═══ Data supplied

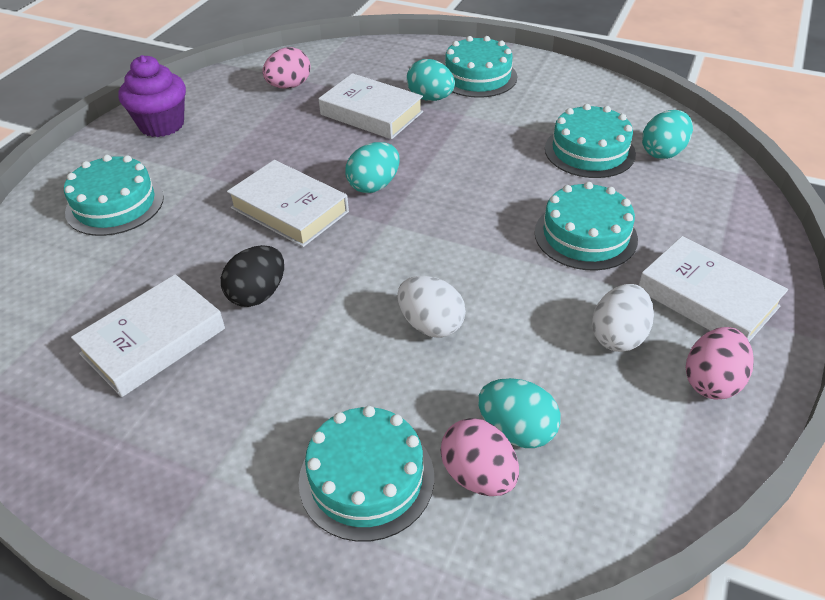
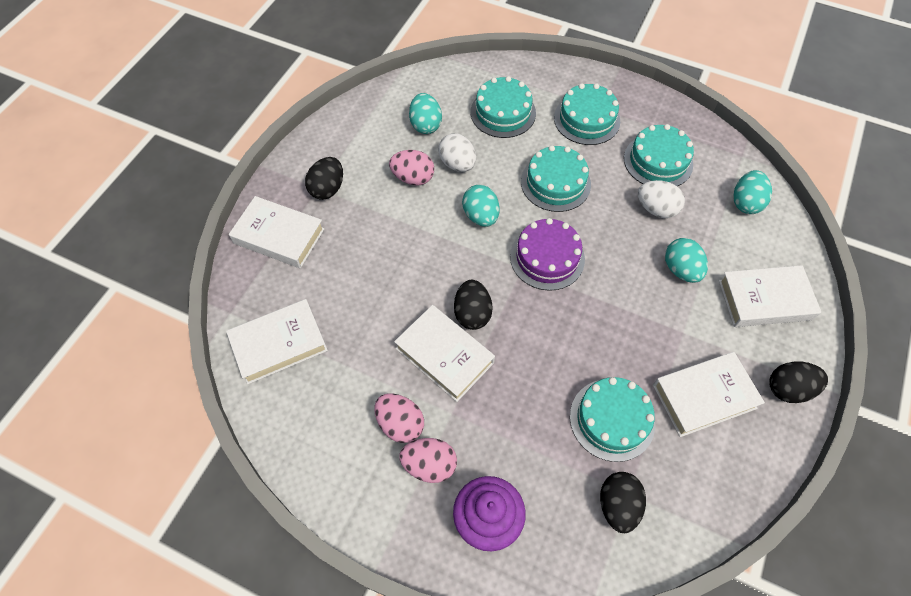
black egg: 1 -> 4
purple cake: 0 -> 1
white book: 4 -> 5

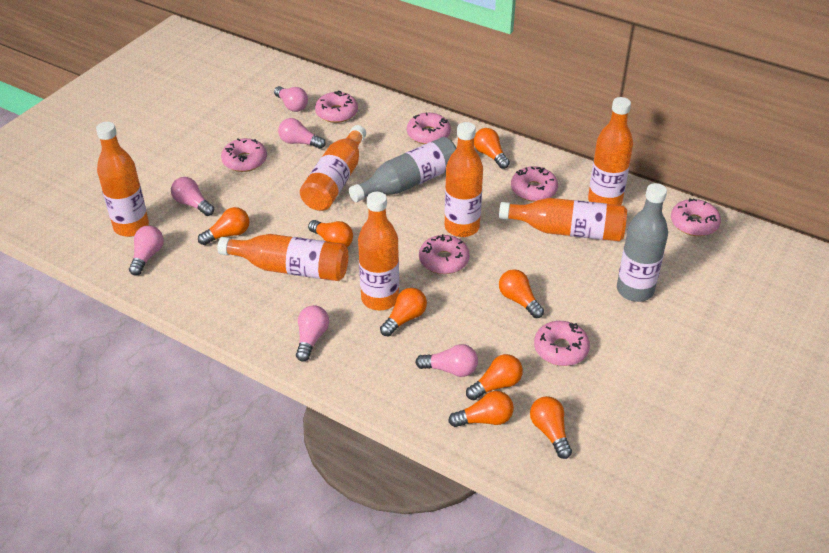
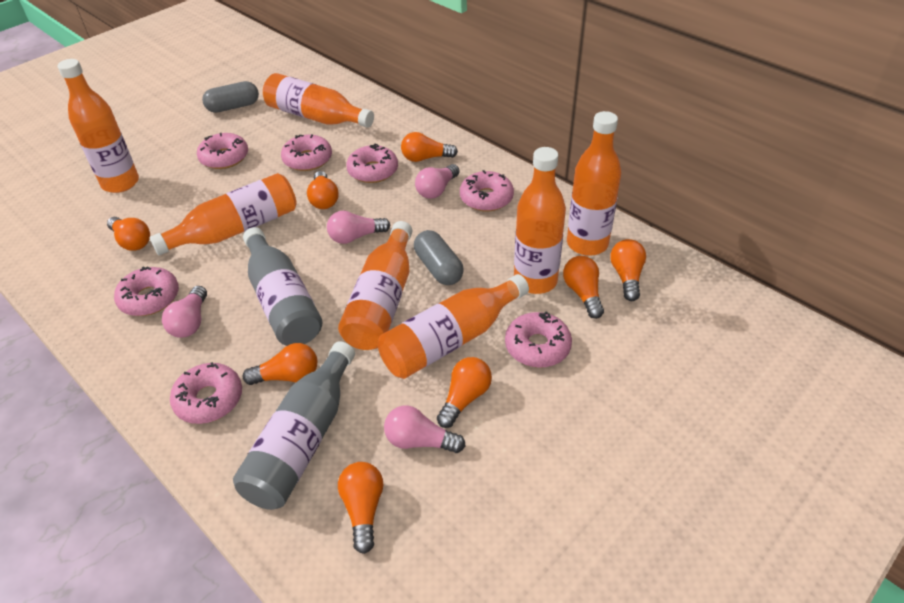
grey capsule: 0 -> 2
pink light bulb: 6 -> 4

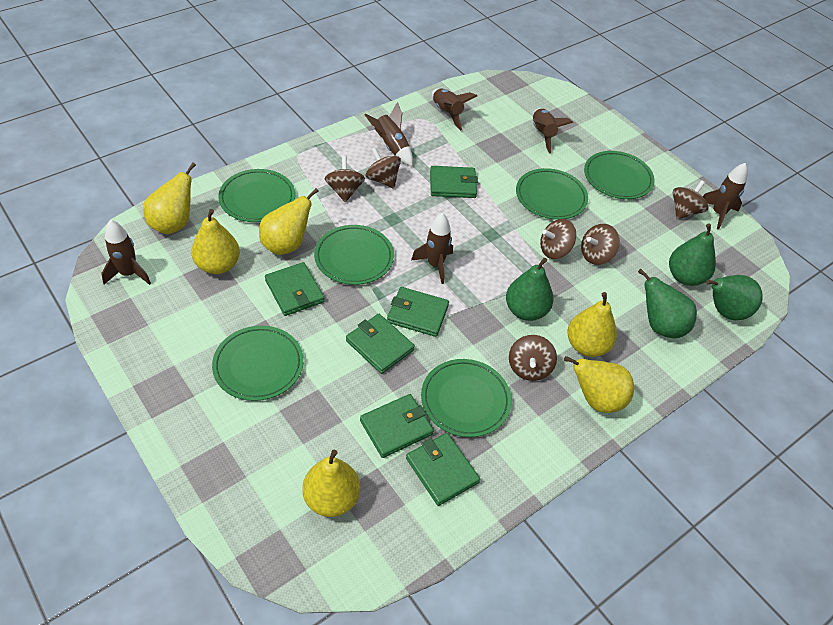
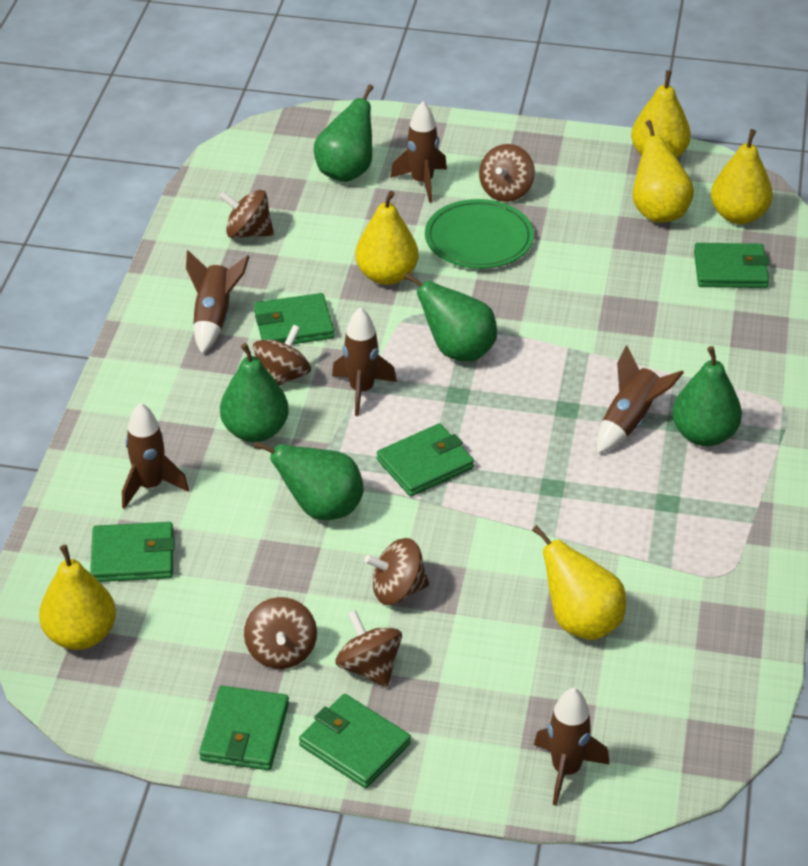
green pear: 4 -> 5
green plate: 6 -> 1

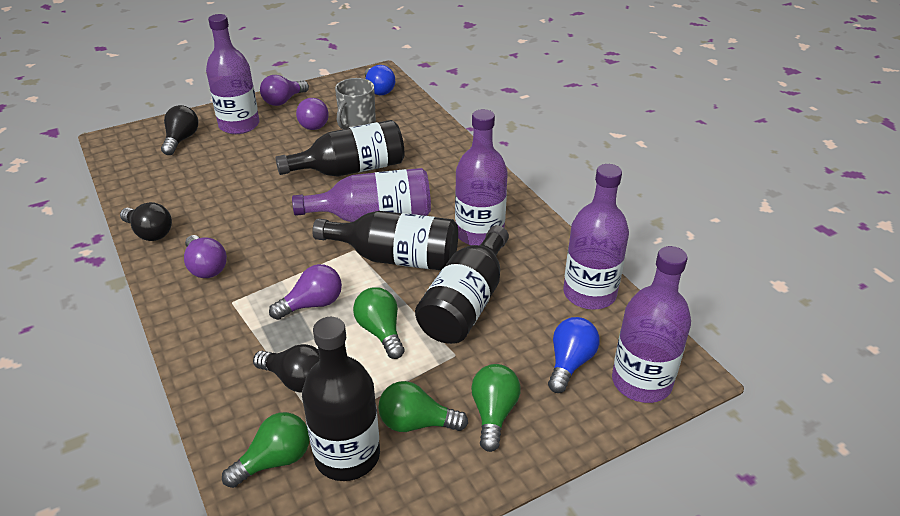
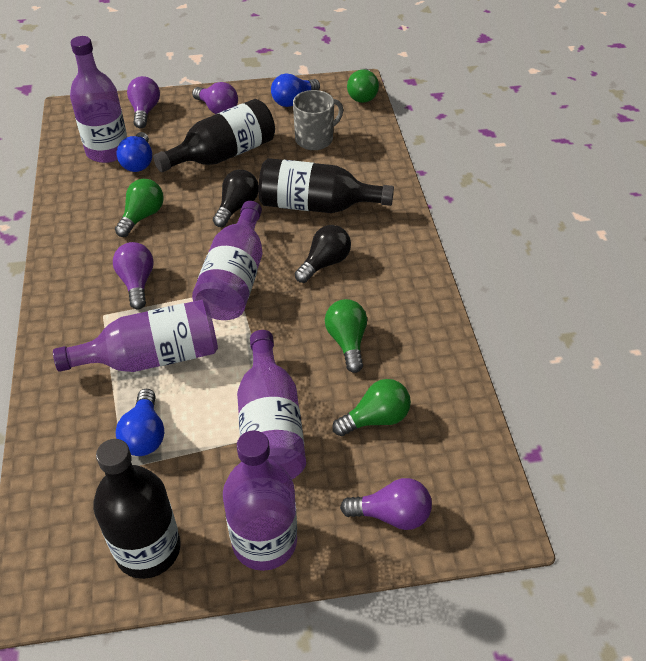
black bottle: 4 -> 3
black light bulb: 3 -> 2
blue light bulb: 2 -> 3

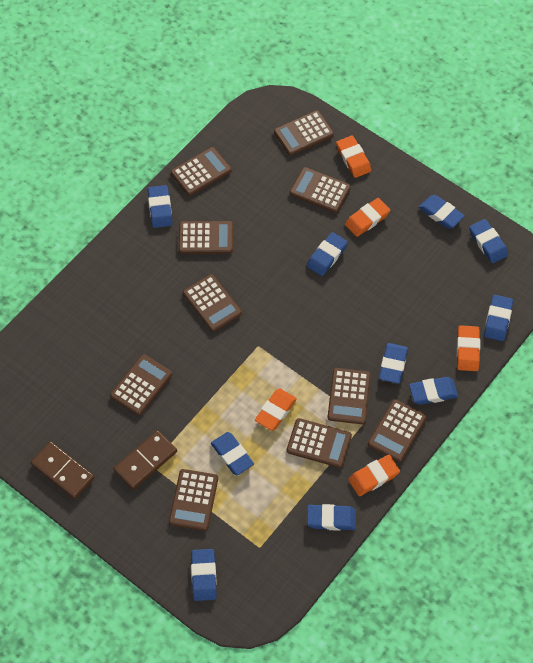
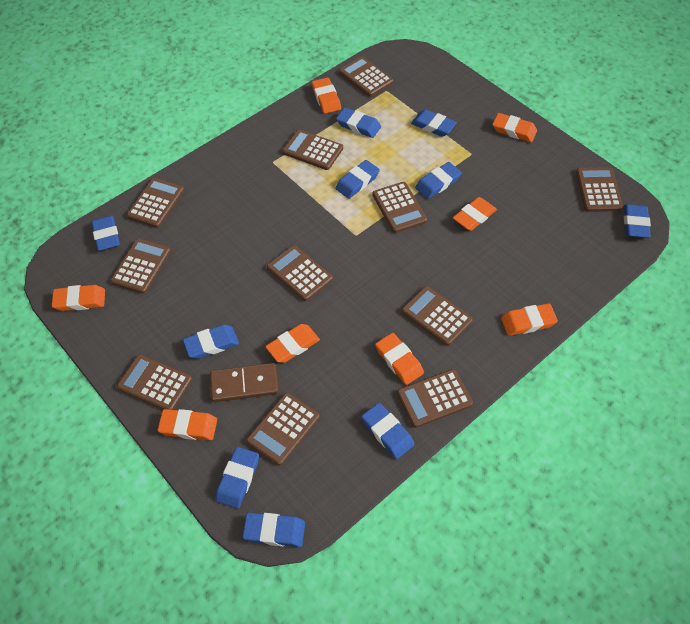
brown calculator: 10 -> 11
brown domino: 2 -> 1
orange eraser: 5 -> 8

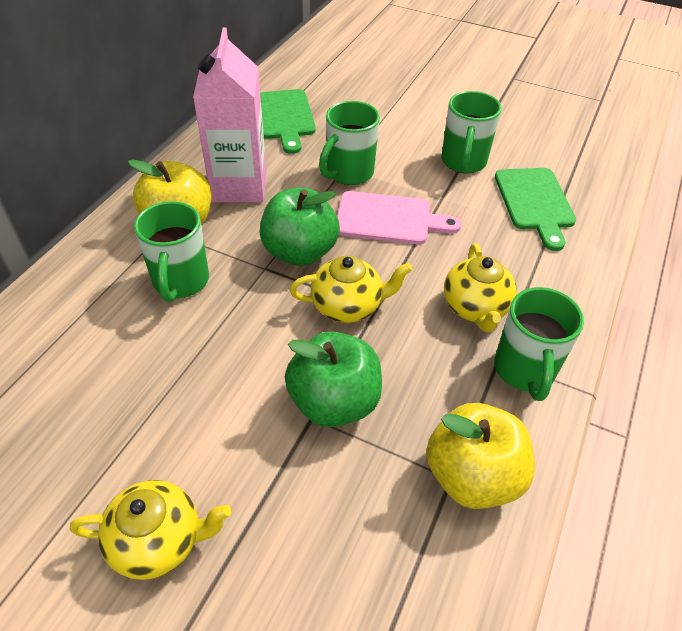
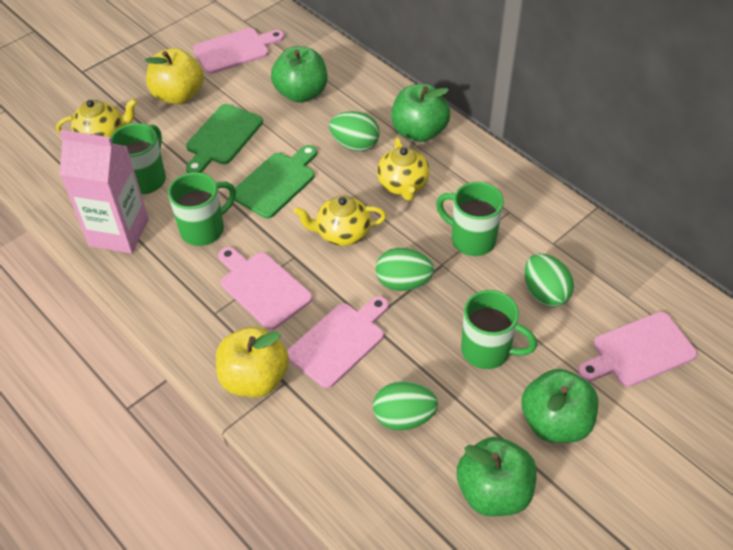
green apple: 2 -> 4
green egg: 0 -> 4
pink cutting board: 1 -> 4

══════

Copy out each line in the listing that has the word "pink".

pink light bulb: 6 -> 4
pink cutting board: 1 -> 4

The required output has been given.